__HOW TO COMPLETE THIS TASK__. Write out the data below exactly as given, without any of its pictures.

--- DATA FOR THIS EXERCISE ---

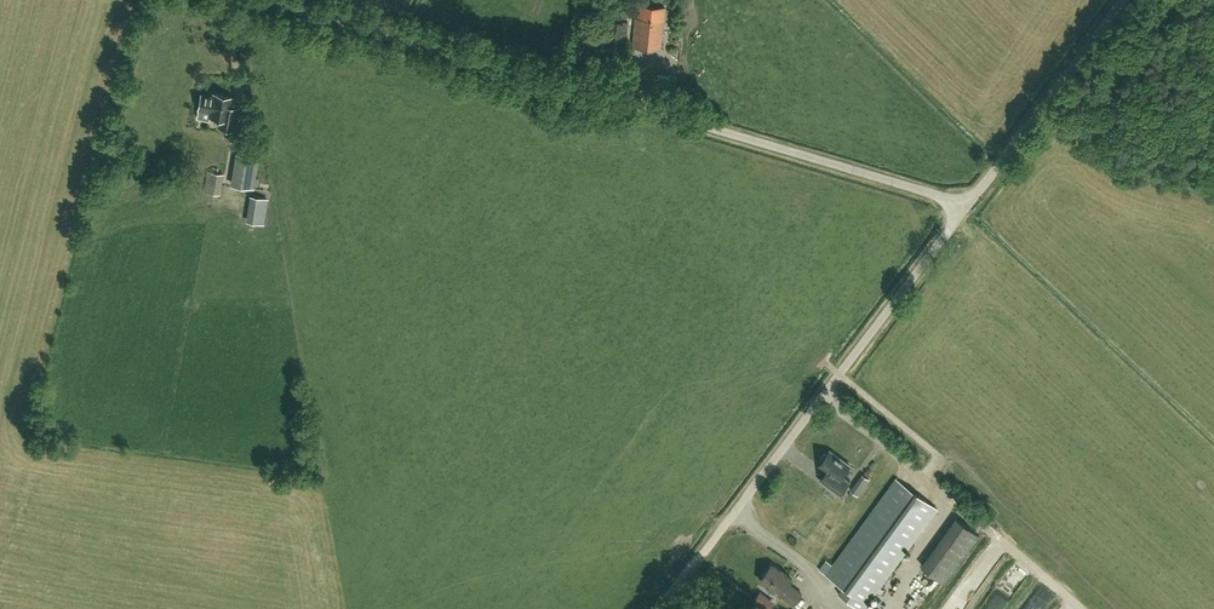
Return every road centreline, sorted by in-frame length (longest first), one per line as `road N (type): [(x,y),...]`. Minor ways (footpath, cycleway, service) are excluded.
road 1 (unclassified): [(967,205),(277,0)]
road 2 (unclassified): [(705,553),(967,205)]
road 3 (unclassified): [(967,205),(1121,0)]

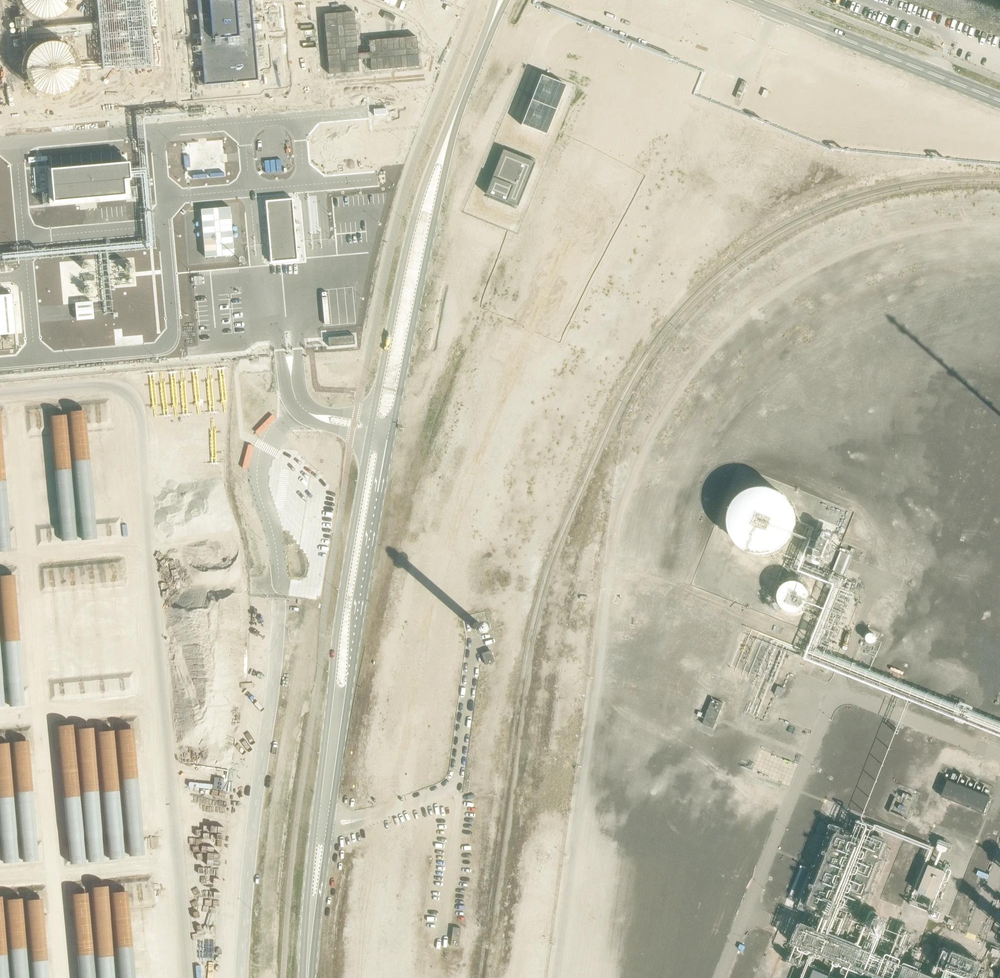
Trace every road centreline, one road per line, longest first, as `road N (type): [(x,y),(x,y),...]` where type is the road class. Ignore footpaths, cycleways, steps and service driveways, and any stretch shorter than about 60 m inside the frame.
road 1 (secondary): [(392,431),(446,140)]
road 2 (secondary): [(336,717),(349,685),(392,431)]
road 3 (secondary): [(446,140),(416,204),(373,418)]
road 4 (secondary): [(370,437),(340,605),(336,717)]
road 5 (secondary): [(745,0),(999,102)]
road 6 (secondary): [(307,977),(336,717)]
road 7 (unclassified): [(302,408),(269,441),(258,469),(278,588)]
road 8 (secondary): [(446,140),(497,12)]

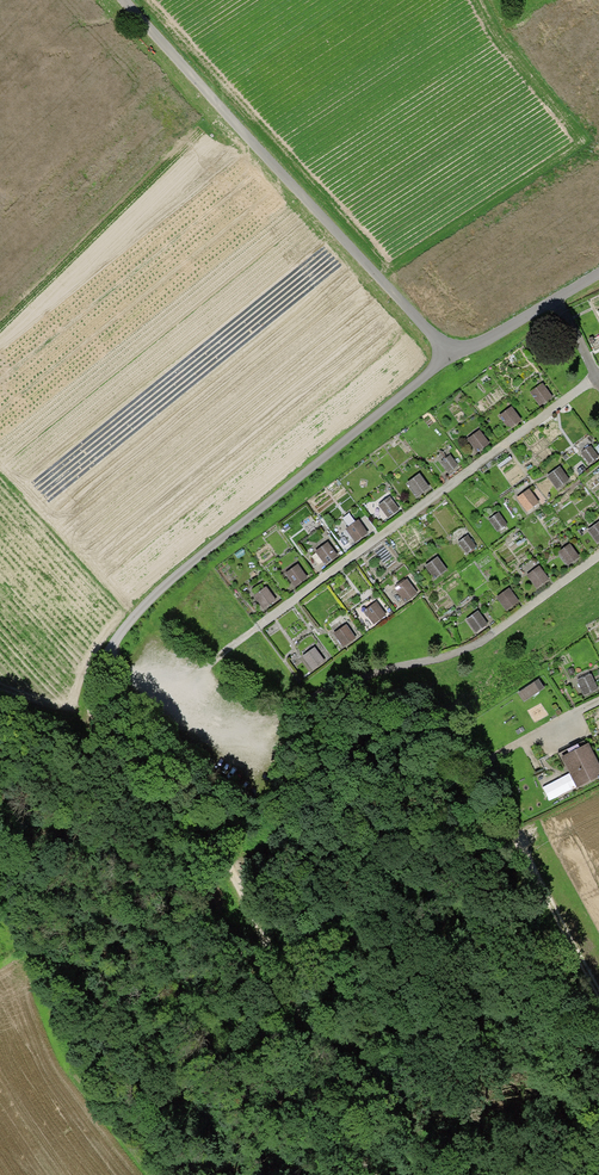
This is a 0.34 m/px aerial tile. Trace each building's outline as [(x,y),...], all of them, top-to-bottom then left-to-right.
[(543,384),(530,392),(540,406),(553,397),(543,384)] [(512,406),(499,416),(508,429),(522,419),(512,406)] [(480,430),(467,439),(477,453),(490,443),(480,430)] [(591,445),(581,453),(589,463),(598,455),(591,445)] [(451,455),(440,462),(448,473),(458,465),(451,455)] [(560,466),(547,476),(558,491),(571,481),(560,466)] [(419,473),(407,482),(417,497),(430,487),(419,473)] [(529,489),(516,498),(527,512),(539,503),(529,489)] [(390,496),(378,505),(388,518),(400,509),(390,496)] [(499,512),(489,520),(497,531),(507,524),(499,512)] [(359,519),(345,529),(355,542),(368,533),(359,519)] [(587,530),(597,544),(598,543),(598,522),(587,530)] [(468,535),(458,542),(467,554),(477,547),(468,535)] [(328,542),(315,552),(326,566),(338,556),(328,542)] [(570,544),(557,553),(567,566),(579,557),(570,544)] [(438,556),(425,565),(434,579),(447,570),(438,556)] [(298,564),(285,573),(295,587),(308,578),(298,564)] [(539,566),(526,575),(536,588),(549,579),(539,566)] [(407,579),(395,588),(405,602),(418,593),(407,579)] [(266,587),(253,596),(263,609),(276,600),(266,587)] [(509,588),(497,597),(507,611),(519,602),(509,588)] [(377,601),(364,611),(373,625),(387,615),(377,601)] [(478,611),(466,619),(475,633),(488,624),(478,611)] [(347,624),(334,633),(343,647),(356,638),(347,624)] [(315,647),(302,656),(313,671),(326,662),(315,647)] [(592,674),(577,680),(584,696),(598,690),(592,674)] [(544,687),(539,679),(518,693),(524,701),(544,687)] [(560,757),(569,774),(576,787),(577,788),(598,776),(598,764),(589,743),(560,757)] [(576,787),(569,774),(543,787),(550,801),(576,787)]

---

__SOLUTION FOR THIS PROBLEM__.
Return every road centreline, sorted by in-frame length (longest first), one per line as `road N (type): [(x,y),...]`. Minor ways (footpath, cycleway, service) are excluded.
road 1 (unclassified): [(967,205),(277,0)]
road 2 (unclassified): [(705,553),(967,205)]
road 3 (unclassified): [(967,205),(1121,0)]

Trace every road centreline, one road per line, longest first, as `road N (type): [(x,y),(x,y),...]` where type is the road class. Ignore footpaths, cycleways, steps and service driveways, and any stretch shorter than about 60 m inside the frame.
road 1 (secondary): [(392,431),(446,140)]
road 2 (secondary): [(336,717),(349,685),(392,431)]
road 3 (secondary): [(446,140),(416,204),(373,418)]
road 4 (secondary): [(370,437),(340,605),(336,717)]
road 5 (secondary): [(745,0),(999,102)]
road 6 (secondary): [(307,977),(336,717)]
road 7 (unclassified): [(302,408),(269,441),(258,469),(278,588)]
road 8 (secondary): [(446,140),(497,12)]

This is a 0.34 m/px aerial tile. Trace each building's outline as [(x,y),...], all of them, top-to-bottom then left-to-right.
[(543,384),(530,392),(540,406),(553,397),(543,384)] [(512,406),(499,416),(508,429),(522,419),(512,406)] [(480,430),(467,439),(477,453),(490,443),(480,430)] [(591,445),(581,453),(589,463),(598,455),(591,445)] [(451,455),(440,462),(448,473),(458,465),(451,455)] [(560,466),(547,476),(558,491),(571,481),(560,466)] [(419,473),(407,482),(417,497),(430,487),(419,473)] [(529,489),(516,498),(527,512),(539,503),(529,489)] [(390,496),(378,505),(388,518),(400,509),(390,496)] [(499,512),(489,520),(497,531),(507,524),(499,512)] [(359,519),(345,529),(355,542),(368,533),(359,519)] [(587,530),(597,544),(598,543),(598,522),(587,530)] [(468,535),(458,542),(467,554),(477,547),(468,535)] [(328,542),(315,552),(326,566),(338,556),(328,542)] [(570,544),(557,553),(567,566),(579,557),(570,544)] [(438,556),(425,565),(434,579),(447,570),(438,556)] [(298,564),(285,573),(295,587),(308,578),(298,564)] [(539,566),(526,575),(536,588),(549,579),(539,566)] [(407,579),(395,588),(405,602),(418,593),(407,579)] [(266,587),(253,596),(263,609),(276,600),(266,587)] [(509,588),(497,597),(507,611),(519,602),(509,588)] [(377,601),(364,611),(373,625),(387,615),(377,601)] [(478,611),(466,619),(475,633),(488,624),(478,611)] [(347,624),(334,633),(343,647),(356,638),(347,624)] [(315,647),(302,656),(313,671),(326,662),(315,647)] [(592,674),(577,680),(584,696),(598,690),(592,674)] [(544,687),(539,679),(518,693),(524,701),(544,687)] [(560,757),(569,774),(576,787),(577,788),(598,776),(598,764),(589,743),(560,757)] [(576,787),(569,774),(543,787),(550,801),(576,787)]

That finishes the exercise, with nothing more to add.